-- Start Data listing --
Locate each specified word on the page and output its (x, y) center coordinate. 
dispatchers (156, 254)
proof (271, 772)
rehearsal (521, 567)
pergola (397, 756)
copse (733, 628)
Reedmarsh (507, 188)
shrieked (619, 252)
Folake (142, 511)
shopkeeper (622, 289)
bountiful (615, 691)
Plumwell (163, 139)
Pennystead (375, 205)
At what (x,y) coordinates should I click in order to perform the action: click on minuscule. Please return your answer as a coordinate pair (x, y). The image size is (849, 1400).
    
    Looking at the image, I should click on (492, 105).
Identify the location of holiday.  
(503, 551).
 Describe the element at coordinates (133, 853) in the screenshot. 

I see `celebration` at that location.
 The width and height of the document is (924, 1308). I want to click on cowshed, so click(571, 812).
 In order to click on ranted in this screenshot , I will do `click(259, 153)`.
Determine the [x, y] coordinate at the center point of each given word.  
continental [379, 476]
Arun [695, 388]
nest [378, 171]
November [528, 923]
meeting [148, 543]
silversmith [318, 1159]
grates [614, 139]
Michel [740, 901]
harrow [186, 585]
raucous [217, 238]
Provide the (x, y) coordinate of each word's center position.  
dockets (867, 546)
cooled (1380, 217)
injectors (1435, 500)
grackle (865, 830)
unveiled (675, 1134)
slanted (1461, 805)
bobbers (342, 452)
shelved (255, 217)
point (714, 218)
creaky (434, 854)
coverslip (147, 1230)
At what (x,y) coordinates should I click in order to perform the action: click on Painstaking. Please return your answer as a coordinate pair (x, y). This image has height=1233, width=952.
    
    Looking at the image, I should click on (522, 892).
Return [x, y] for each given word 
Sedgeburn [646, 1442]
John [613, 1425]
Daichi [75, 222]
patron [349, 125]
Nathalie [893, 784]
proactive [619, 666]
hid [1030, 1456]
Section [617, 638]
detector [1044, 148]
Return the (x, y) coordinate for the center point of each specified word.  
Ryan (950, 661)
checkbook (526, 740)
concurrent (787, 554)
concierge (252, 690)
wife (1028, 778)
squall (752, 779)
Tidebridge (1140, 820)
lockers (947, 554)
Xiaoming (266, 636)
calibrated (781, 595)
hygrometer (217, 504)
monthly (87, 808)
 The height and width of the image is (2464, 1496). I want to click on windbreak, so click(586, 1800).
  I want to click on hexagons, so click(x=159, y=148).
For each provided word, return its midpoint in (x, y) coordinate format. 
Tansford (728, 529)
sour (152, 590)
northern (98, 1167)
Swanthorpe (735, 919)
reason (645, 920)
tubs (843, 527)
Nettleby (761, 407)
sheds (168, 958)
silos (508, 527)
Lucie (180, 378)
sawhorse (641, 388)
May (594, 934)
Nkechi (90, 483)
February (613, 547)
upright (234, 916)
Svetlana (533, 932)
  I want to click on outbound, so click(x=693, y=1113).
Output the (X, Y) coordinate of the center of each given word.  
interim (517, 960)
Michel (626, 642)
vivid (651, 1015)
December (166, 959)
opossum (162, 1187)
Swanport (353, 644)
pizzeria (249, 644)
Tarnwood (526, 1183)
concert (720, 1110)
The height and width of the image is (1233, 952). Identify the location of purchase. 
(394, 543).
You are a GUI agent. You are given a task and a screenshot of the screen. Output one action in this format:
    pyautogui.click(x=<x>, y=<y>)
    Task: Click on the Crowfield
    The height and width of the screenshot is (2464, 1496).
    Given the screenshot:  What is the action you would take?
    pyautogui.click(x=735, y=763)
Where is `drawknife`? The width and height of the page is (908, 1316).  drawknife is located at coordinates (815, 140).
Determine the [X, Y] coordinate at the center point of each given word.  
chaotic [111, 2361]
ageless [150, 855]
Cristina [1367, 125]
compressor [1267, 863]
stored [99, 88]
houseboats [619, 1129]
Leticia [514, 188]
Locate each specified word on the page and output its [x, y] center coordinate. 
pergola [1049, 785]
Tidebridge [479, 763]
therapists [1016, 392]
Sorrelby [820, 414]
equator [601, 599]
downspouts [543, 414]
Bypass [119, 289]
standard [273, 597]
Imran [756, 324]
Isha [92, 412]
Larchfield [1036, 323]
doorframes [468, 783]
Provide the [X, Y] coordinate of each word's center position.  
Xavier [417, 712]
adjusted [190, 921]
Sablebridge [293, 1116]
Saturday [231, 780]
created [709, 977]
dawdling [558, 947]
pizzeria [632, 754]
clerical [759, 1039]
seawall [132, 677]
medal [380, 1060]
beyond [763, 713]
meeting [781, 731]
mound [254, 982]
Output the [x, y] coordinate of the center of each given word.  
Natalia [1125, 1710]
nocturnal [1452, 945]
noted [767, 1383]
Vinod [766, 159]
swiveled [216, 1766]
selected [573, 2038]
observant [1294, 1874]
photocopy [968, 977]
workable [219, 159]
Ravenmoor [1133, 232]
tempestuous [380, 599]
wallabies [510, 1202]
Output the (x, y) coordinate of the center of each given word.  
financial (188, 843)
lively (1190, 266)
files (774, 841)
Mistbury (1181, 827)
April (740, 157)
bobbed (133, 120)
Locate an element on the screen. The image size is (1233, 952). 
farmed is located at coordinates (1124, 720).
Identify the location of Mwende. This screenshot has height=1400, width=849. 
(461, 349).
-- End Data listing --
Copy the data word for word, from its first line through the line that contains "coverslip (147, 1230)", including both of those lines.

Locate each specified word on the page and output its (x, y) center coordinate. 
dispatchers (156, 254)
proof (271, 772)
rehearsal (521, 567)
pergola (397, 756)
copse (733, 628)
Reedmarsh (507, 188)
shrieked (619, 252)
Folake (142, 511)
shopkeeper (622, 289)
bountiful (615, 691)
Plumwell (163, 139)
Pennystead (375, 205)
At what (x,y) coordinates should I click in order to perform the action: click on minuscule. Please return your answer as a coordinate pair (x, y). The image size is (849, 1400).
    
    Looking at the image, I should click on (492, 105).
Identify the location of holiday.  
(503, 551).
 Describe the element at coordinates (133, 853) in the screenshot. 

I see `celebration` at that location.
 The width and height of the document is (924, 1308). I want to click on cowshed, so click(571, 812).
 In order to click on ranted in this screenshot , I will do `click(259, 153)`.
Determine the [x, y] coordinate at the center point of each given word.  
continental [379, 476]
Arun [695, 388]
nest [378, 171]
November [528, 923]
meeting [148, 543]
silversmith [318, 1159]
grates [614, 139]
Michel [740, 901]
harrow [186, 585]
raucous [217, 238]
Provide the (x, y) coordinate of each word's center position.  
dockets (867, 546)
cooled (1380, 217)
injectors (1435, 500)
grackle (865, 830)
unveiled (675, 1134)
slanted (1461, 805)
bobbers (342, 452)
shelved (255, 217)
point (714, 218)
creaky (434, 854)
coverslip (147, 1230)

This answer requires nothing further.